Return all of the material that follows, keeping each line exactly as it is.

○ ○ ○

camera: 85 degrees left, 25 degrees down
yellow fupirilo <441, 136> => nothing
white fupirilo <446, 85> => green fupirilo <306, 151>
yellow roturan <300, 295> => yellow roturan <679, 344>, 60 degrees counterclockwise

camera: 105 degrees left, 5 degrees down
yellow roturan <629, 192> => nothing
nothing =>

○ ○ ○

### SOLUTION FOR THIS TASK
camera: 85 degrees left, 25 degrees down
yellow fupirilo <441, 136> => nothing
white fupirilo <446, 85> => green fupirilo <306, 151>
yellow roturan <300, 295> => yellow roturan <679, 344>, 60 degrees counterclockwise

camera: 105 degrees left, 5 degrees down
yellow roturan <629, 192> => nothing
nothing =>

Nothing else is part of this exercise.